From the records below, set down exactly the lines starting with the line that contains "green tape: 3 -> 2" and going on through the line that contains "turquoise carton: 7 -> 5". Nothing else is wanted.

[Study material]
★ ★ ★ ★ ★ ★ ★
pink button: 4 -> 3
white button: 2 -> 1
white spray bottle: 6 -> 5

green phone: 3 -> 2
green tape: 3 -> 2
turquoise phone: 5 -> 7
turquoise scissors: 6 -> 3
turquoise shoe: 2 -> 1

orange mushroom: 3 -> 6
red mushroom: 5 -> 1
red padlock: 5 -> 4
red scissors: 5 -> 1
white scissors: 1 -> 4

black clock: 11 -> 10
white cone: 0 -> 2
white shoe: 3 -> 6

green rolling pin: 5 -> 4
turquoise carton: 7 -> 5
★ ★ ★ ★ ★ ★ ★
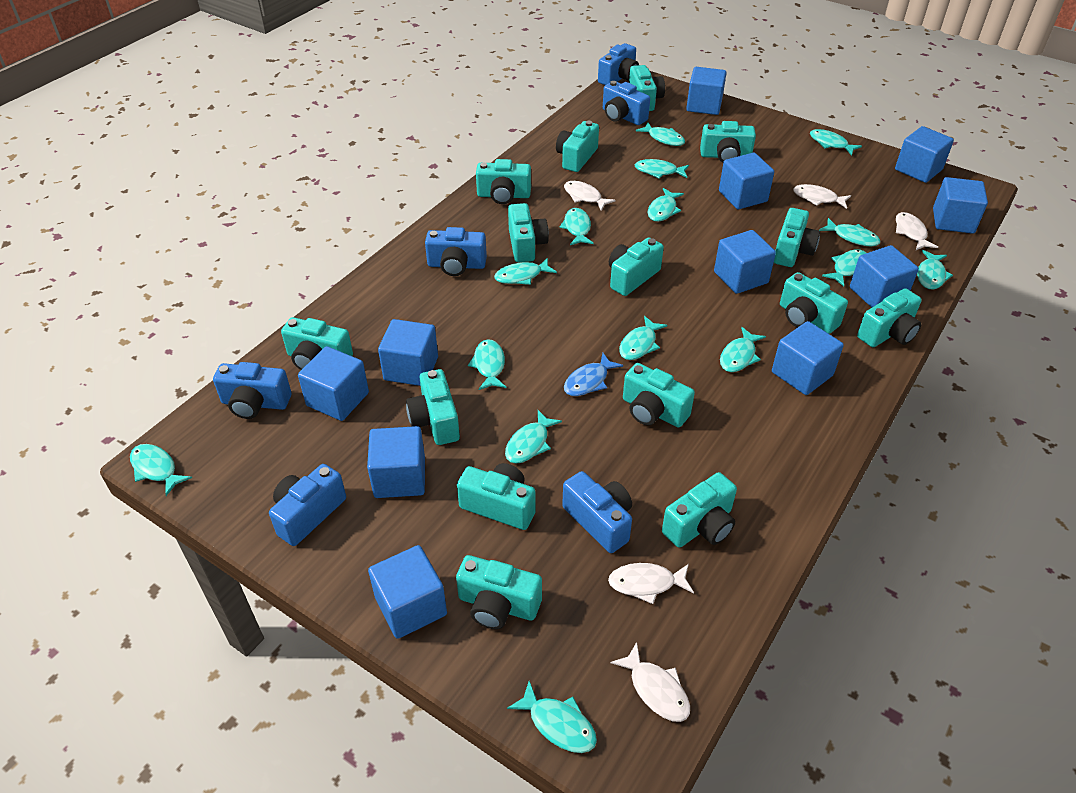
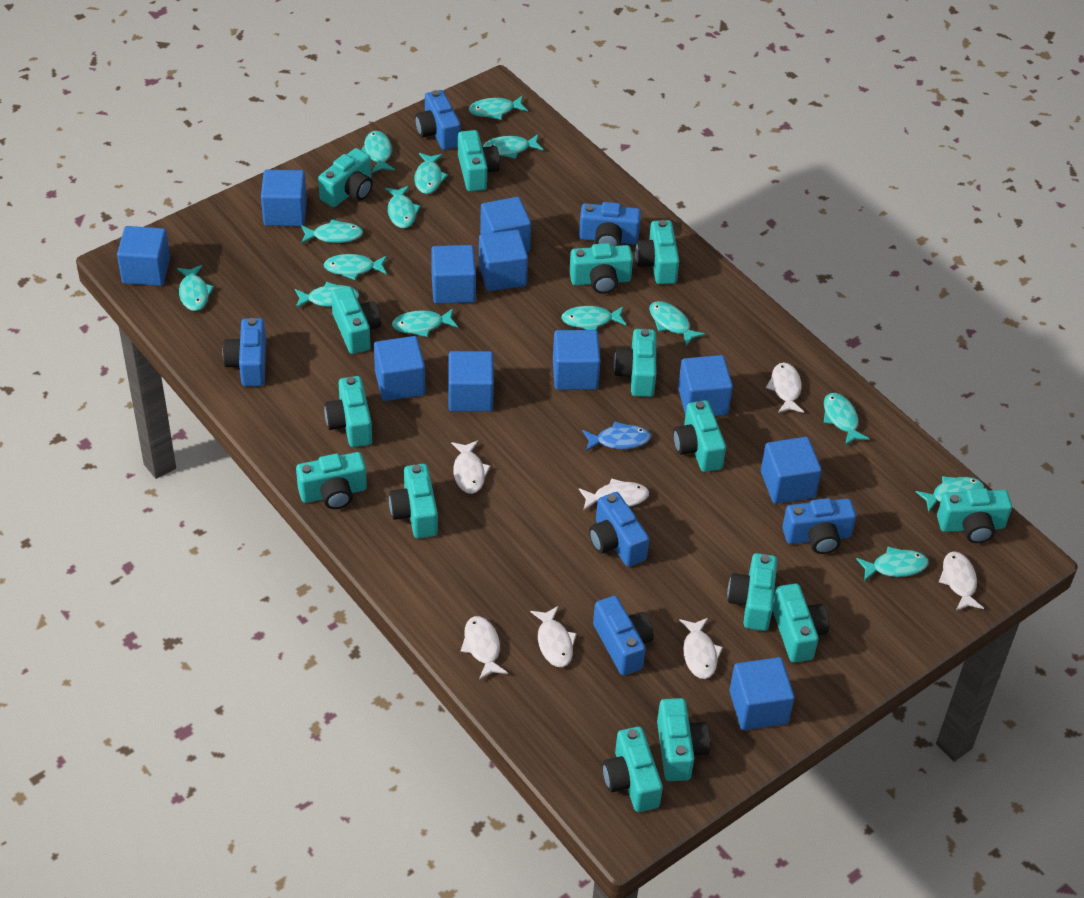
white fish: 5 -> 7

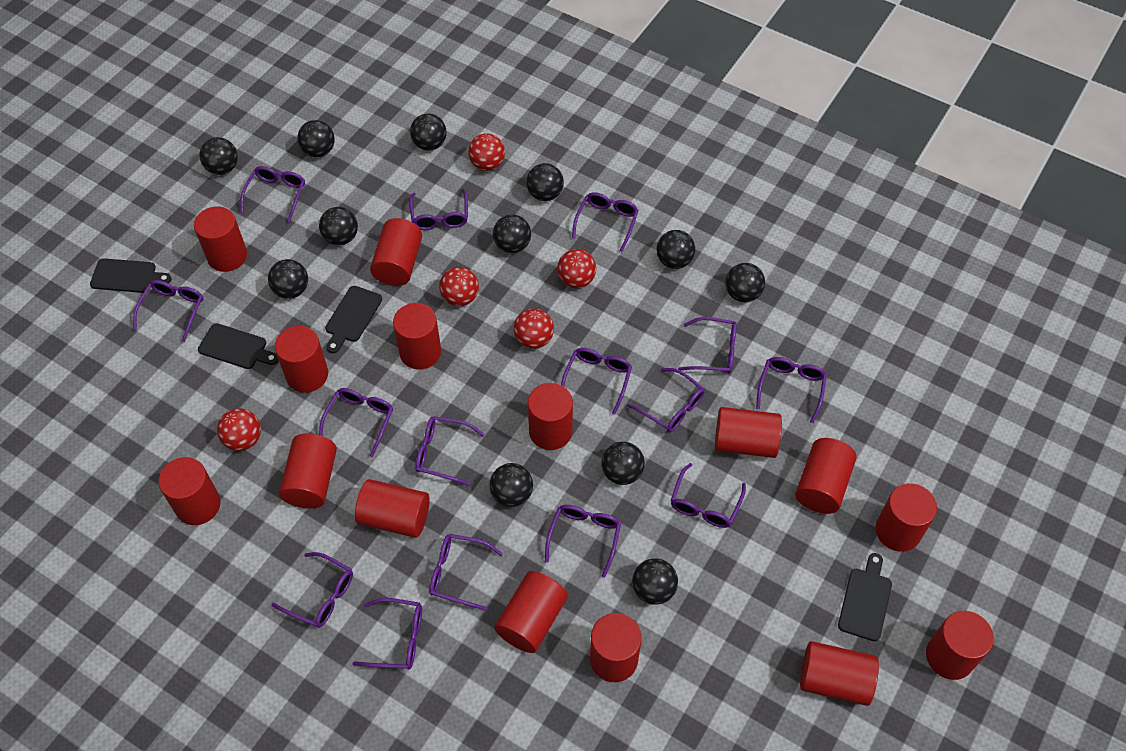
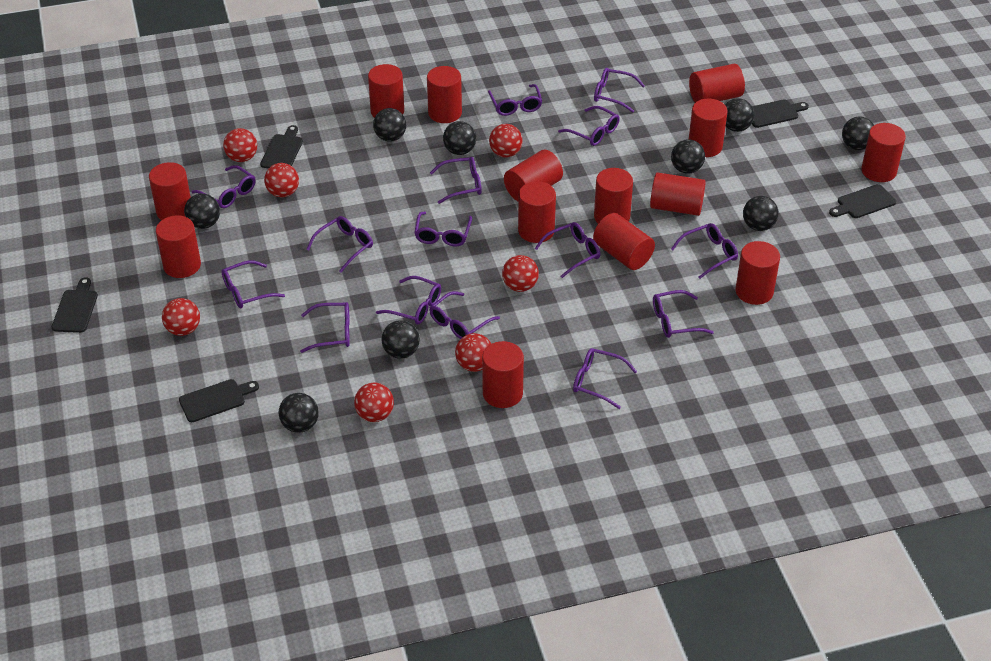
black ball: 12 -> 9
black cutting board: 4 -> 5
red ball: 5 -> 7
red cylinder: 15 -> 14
★ ★ ★ ★ ★ ★ ★
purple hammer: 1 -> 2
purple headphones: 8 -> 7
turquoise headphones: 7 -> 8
★ ★ ★ ★ ★ ★ ★
[Solution for this exercise]
green tape: 3 -> 2
turquoise phone: 5 -> 7
turquoise scissors: 6 -> 3
turquoise shoe: 2 -> 1

orange mushroom: 3 -> 6
red mushroom: 5 -> 1
red padlock: 5 -> 4
red scissors: 5 -> 1
white scissors: 1 -> 4

black clock: 11 -> 10
white cone: 0 -> 2
white shoe: 3 -> 6

green rolling pin: 5 -> 4
turquoise carton: 7 -> 5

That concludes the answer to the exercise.